WHAT THE TASK REQUIRES » Give back an exact copy of the listing that follows, without the pictures.

COLLECTED DATA »

-------

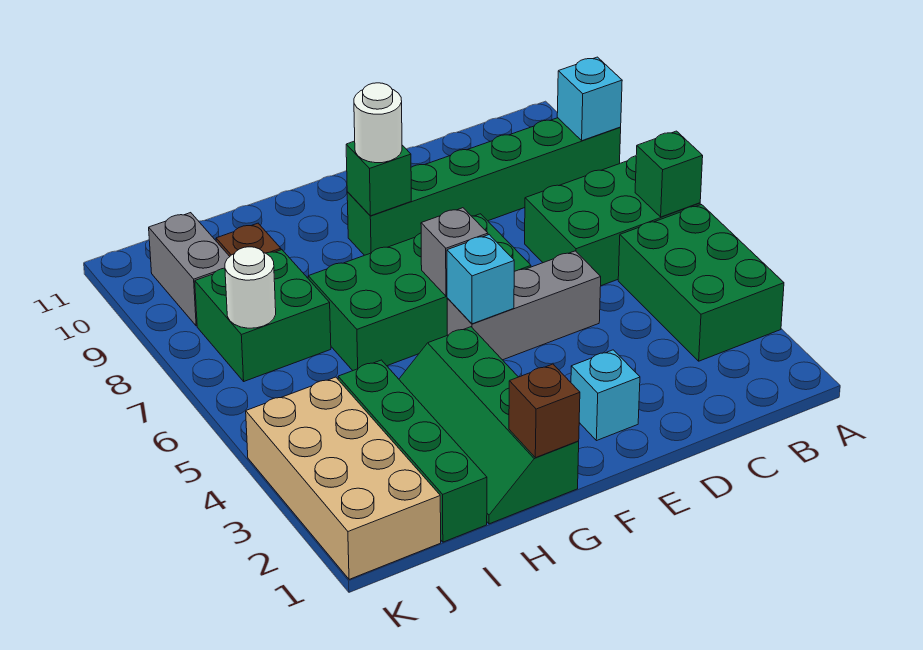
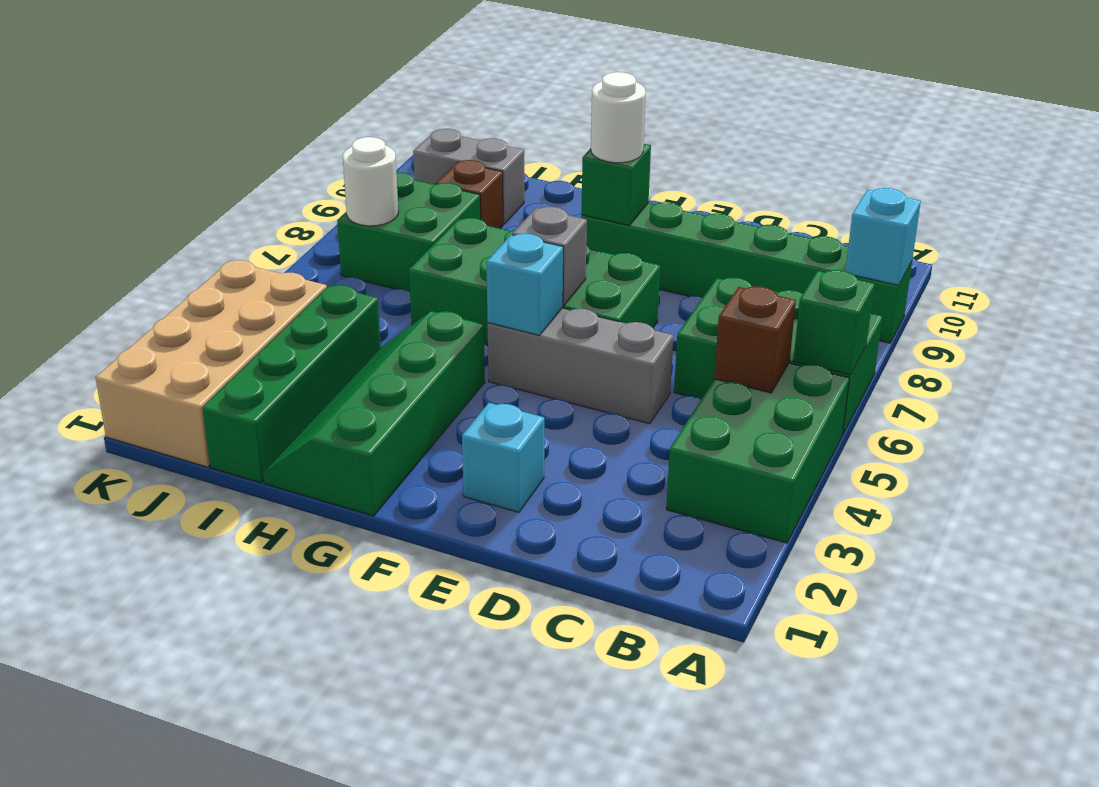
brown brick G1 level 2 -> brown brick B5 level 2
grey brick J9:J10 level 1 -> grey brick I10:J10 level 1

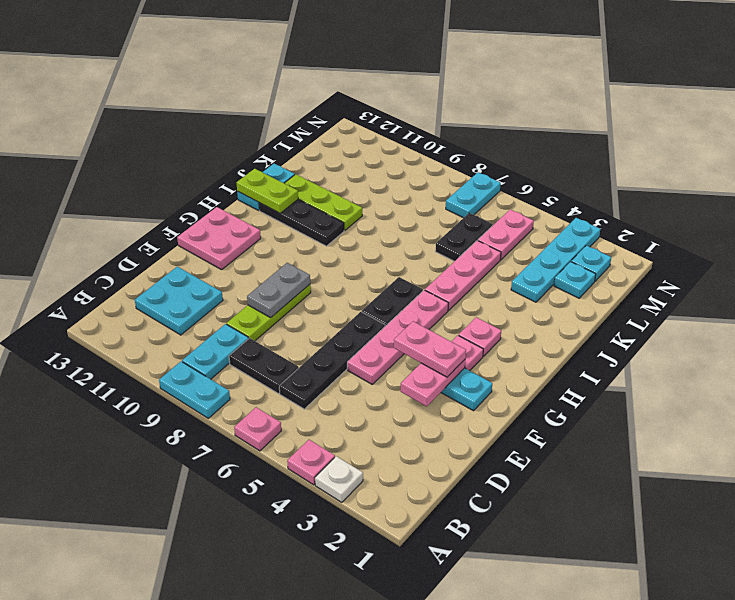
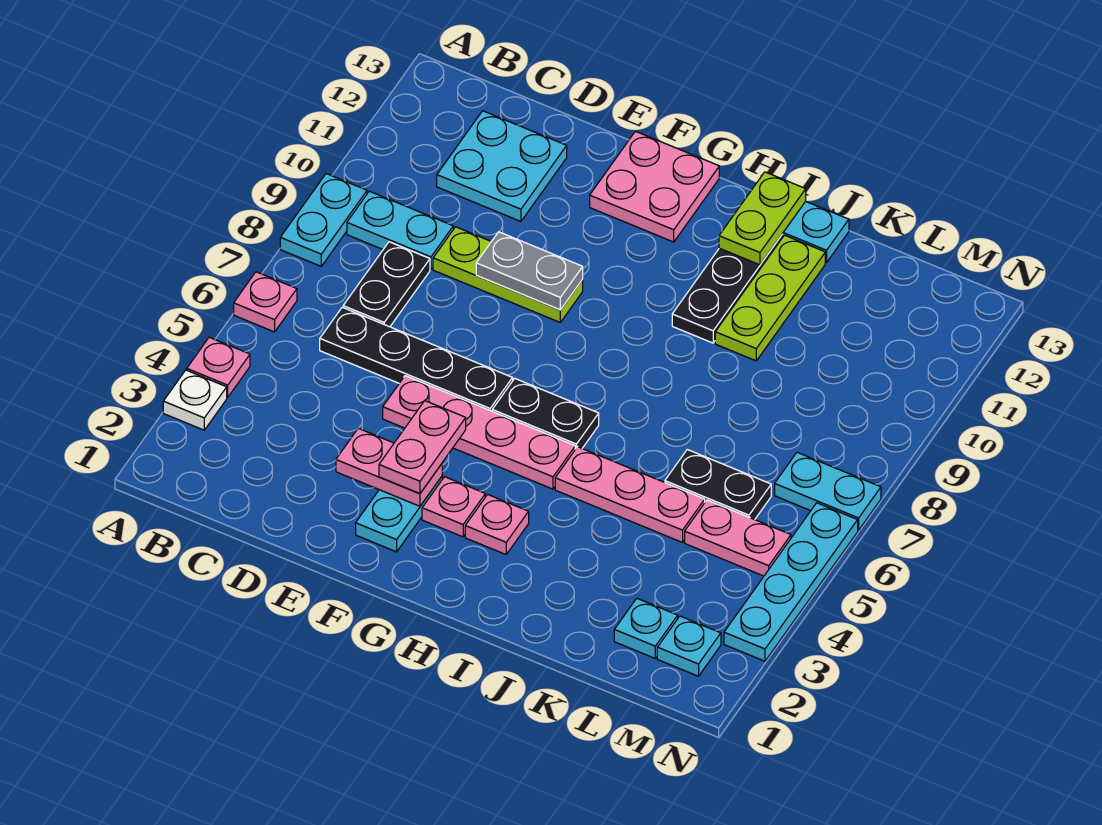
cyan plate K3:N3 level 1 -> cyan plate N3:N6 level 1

-------

PROBLEM SOLUTION »
brown brick G1 level 2 -> brown brick B5 level 2
grey brick J9:J10 level 1 -> grey brick I10:J10 level 1

cyan plate K3:N3 level 1 -> cyan plate N3:N6 level 1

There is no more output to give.